Leaving out every image, restate all the records word for word.

**Dataset content**
=== Section Start ===

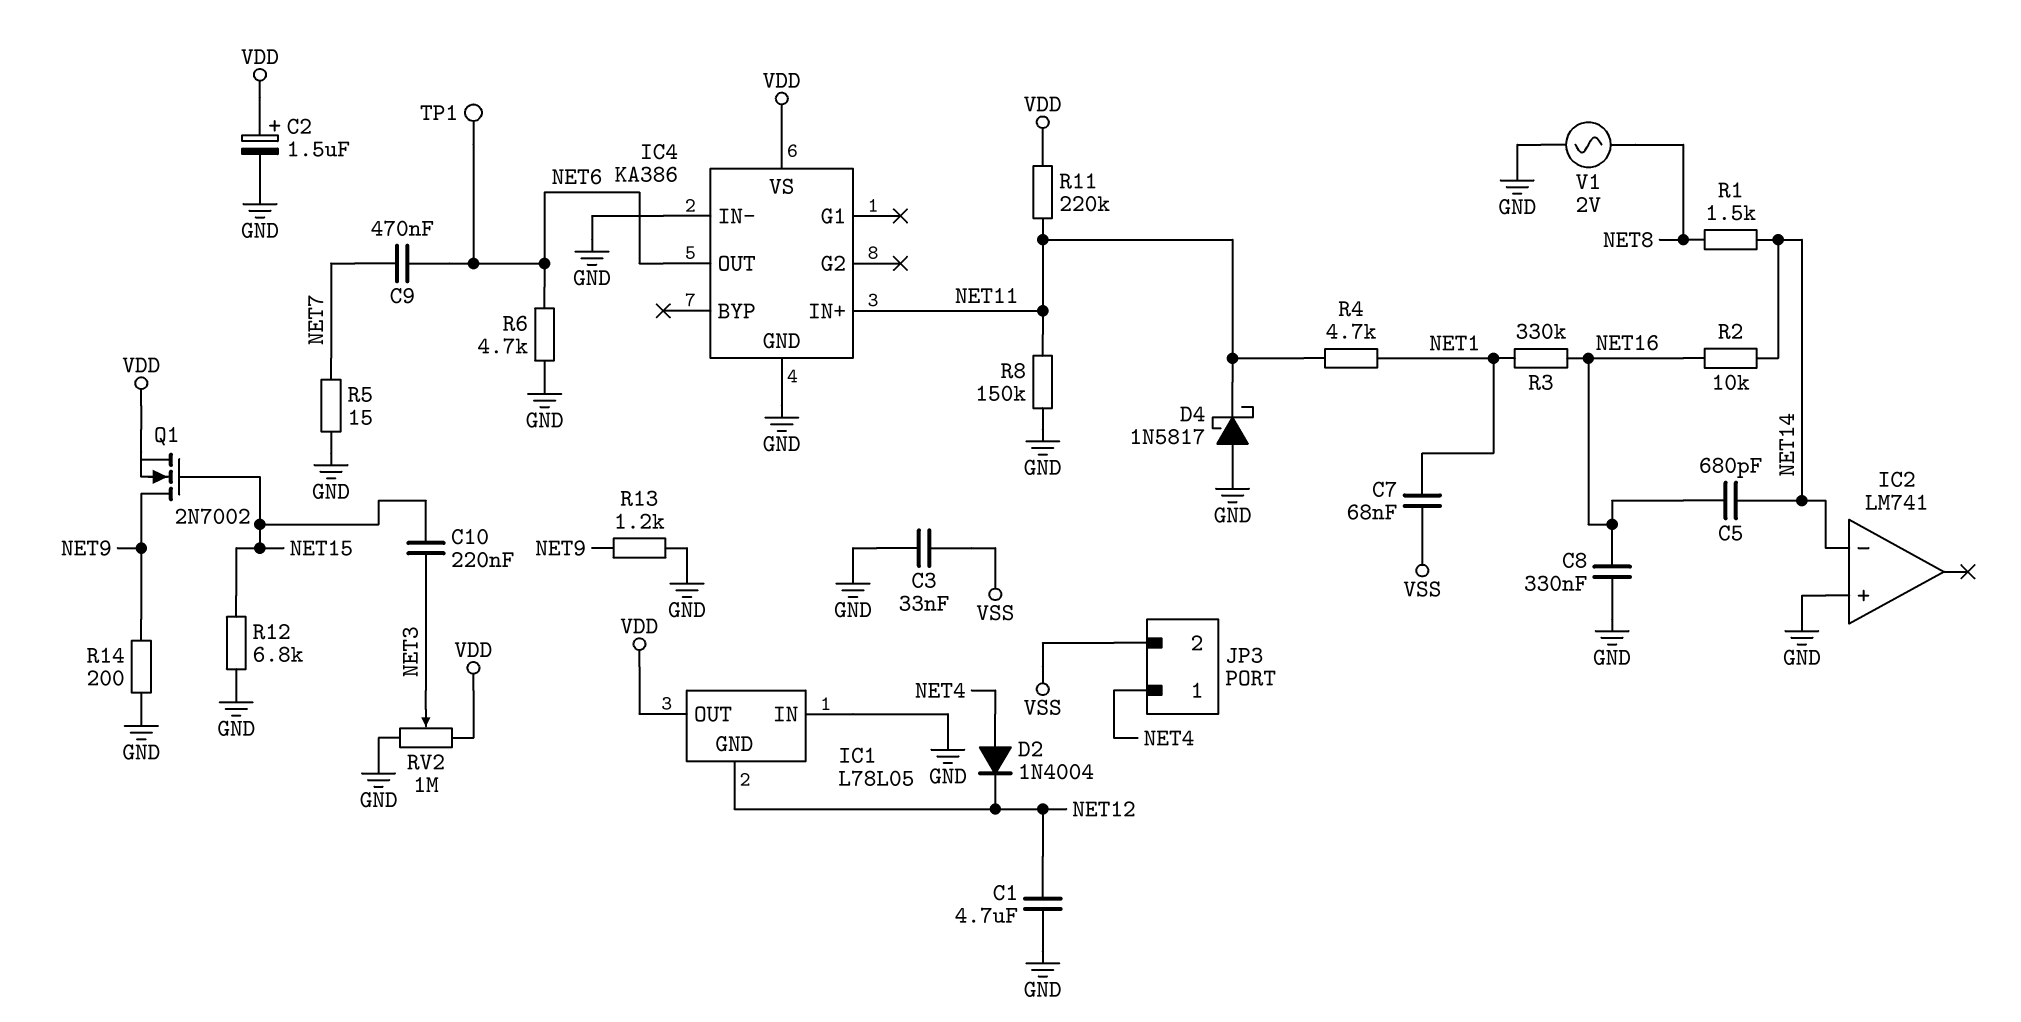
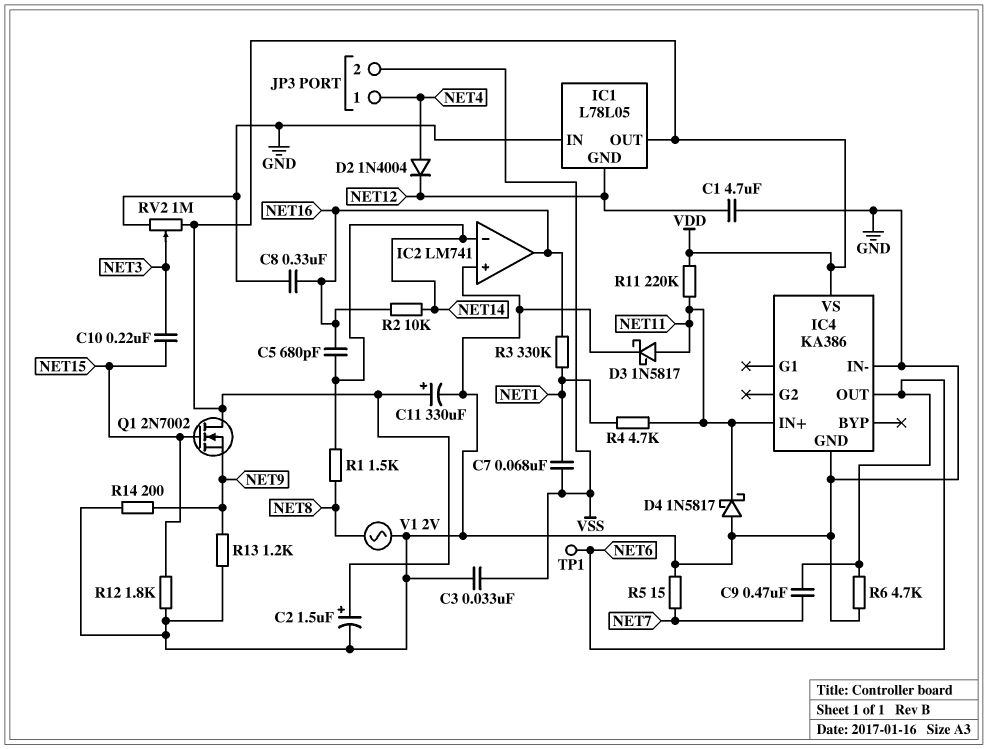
C11: none -> 330uF (plus VDD, minus GND)
D3: none -> schottky 1N5817 (A NET11, K GND)
IC2 pin out: none -> NET16
Q1: NMOS 2N7002 (G NET15, D NET9, S VDD) -> NMOS 2N7002 (G NET15, D VDD, S NET9)
R8: 150k (GND, NET11) -> none
R12: 6.8k (GND, NET15) -> 1.8k (GND, NET15)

=== Section End ===

**Output of the exercise**
C11: none -> 330uF (plus VDD, minus GND)
D3: none -> schottky 1N5817 (A NET11, K GND)
IC2 pin out: none -> NET16
Q1: NMOS 2N7002 (G NET15, D NET9, S VDD) -> NMOS 2N7002 (G NET15, D VDD, S NET9)
R8: 150k (GND, NET11) -> none
R12: 6.8k (GND, NET15) -> 1.8k (GND, NET15)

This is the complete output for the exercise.